**Your goal**
What is wanted is the line holding "(516, 218) = (415, 422): purple" and every later line through the end of the entries, set down exactly.

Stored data

════

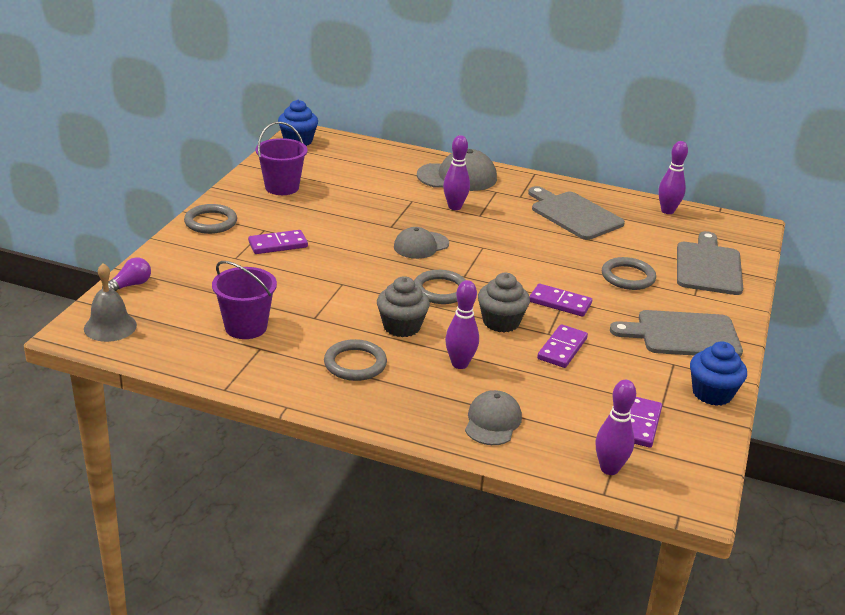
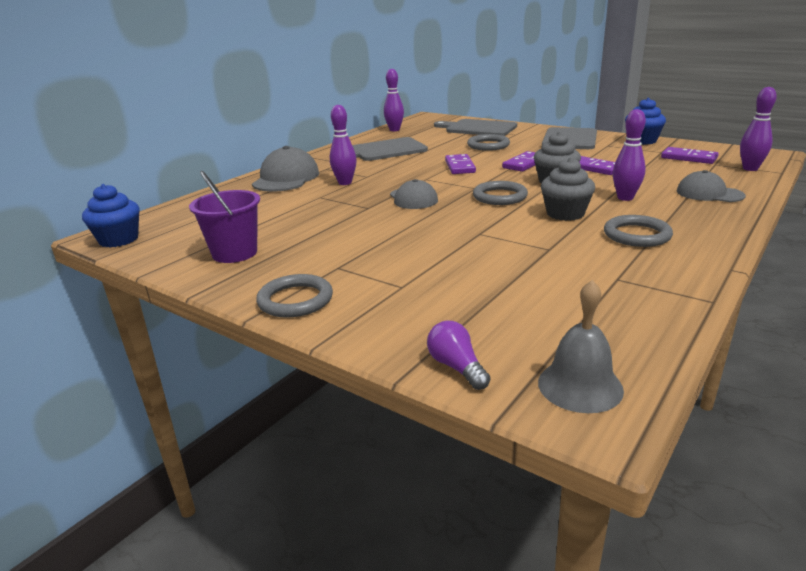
camera: 70 degrees left, 5 degrees down
(246, 327) = (572, 285): purple bucket -> none
(278, 245) = (380, 260): purple domino -> purple domino (460, 166)

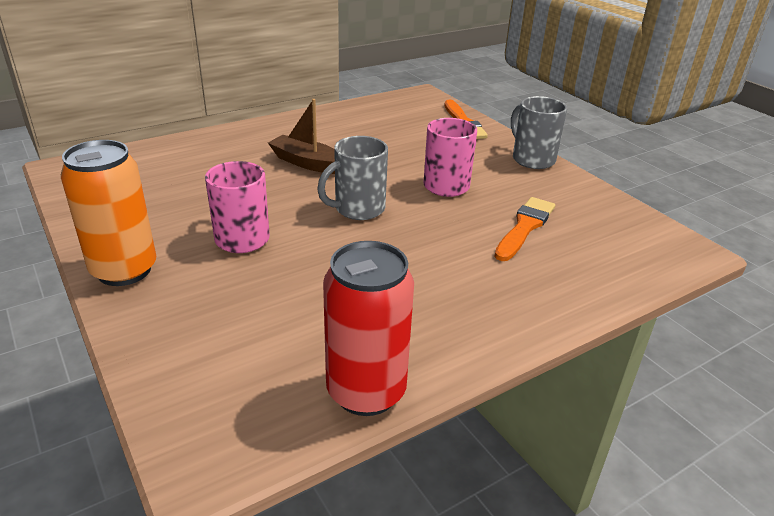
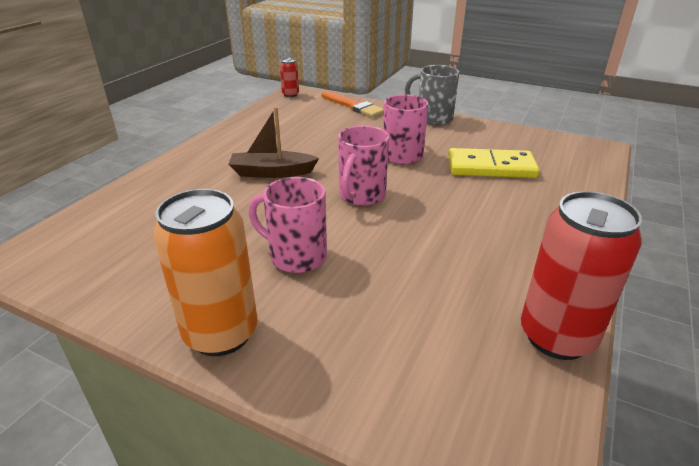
camera: 30 degrees left, 0 degrees up
(358, 209) = (361, 196): grey mug -> pink mug
(416, 95) = (290, 94): none -> red can
(525, 227) = (491, 167): orange brush -> yellow domino

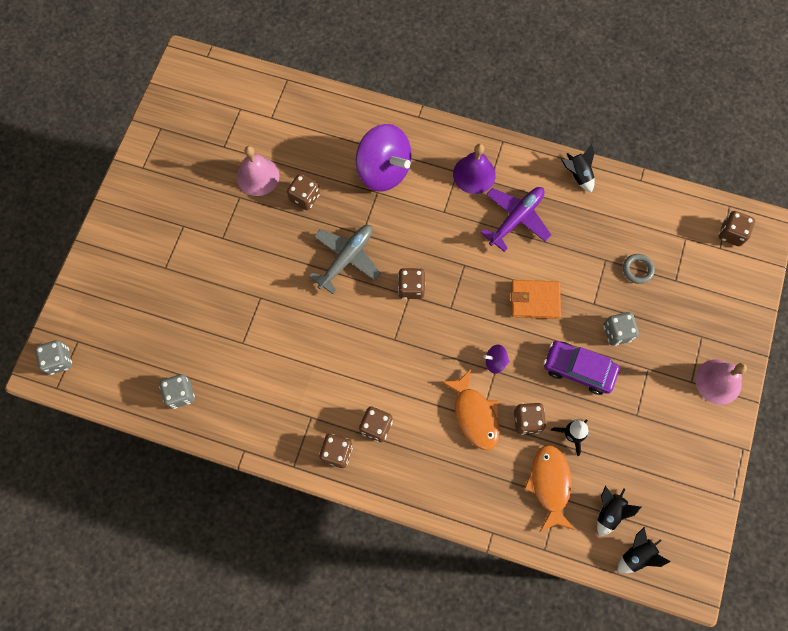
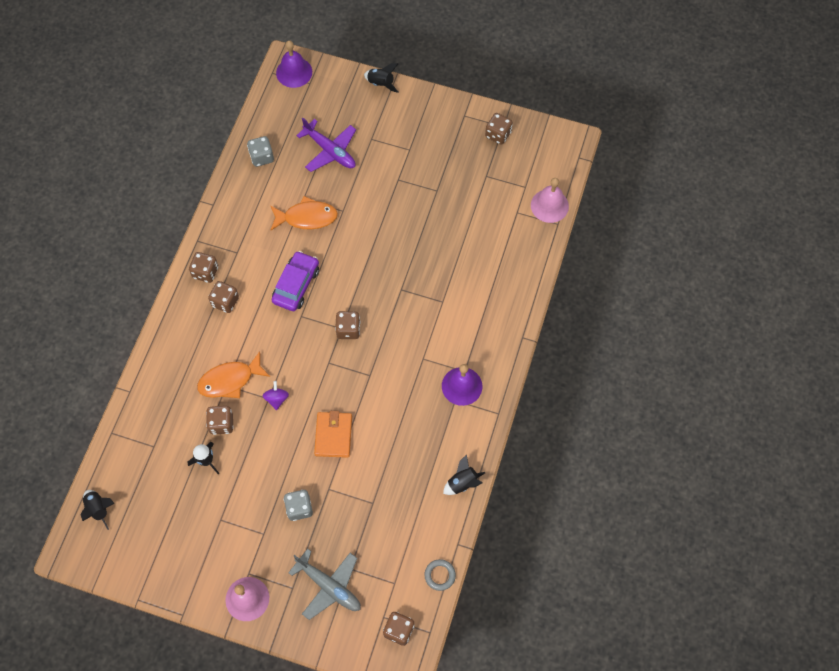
camera: 90 degrees right, 5 degrees down
(59, 361) = (294, 72): grey dice -> purple bell
(258, 176) = (457, 204): pink bell -> pink bell (549, 205)
(304, 197) = (436, 242): brown dice -> brown dice (498, 134)
(346, 258) = (377, 277): grey plane -> grey plane (329, 586)
(383, 170) = (465, 306): purple spinning top -> none
(516, 218) = (415, 422): purple plane -> purple plane (330, 151)
(550, 484) = (165, 440): orange fish -> orange fish (307, 217)
(578, 369) = (265, 471): purple car -> purple car (296, 285)
(609, 512) = (137, 488): black rocket -> black rocket (381, 83)
(637, 269) = (362, 532): grey ring -> grey ring (440, 575)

════

**Your response**
(516, 218) = (415, 422): purple plane -> purple plane (330, 151)
(550, 484) = (165, 440): orange fish -> orange fish (307, 217)
(578, 369) = (265, 471): purple car -> purple car (296, 285)
(609, 512) = (137, 488): black rocket -> black rocket (381, 83)
(637, 269) = (362, 532): grey ring -> grey ring (440, 575)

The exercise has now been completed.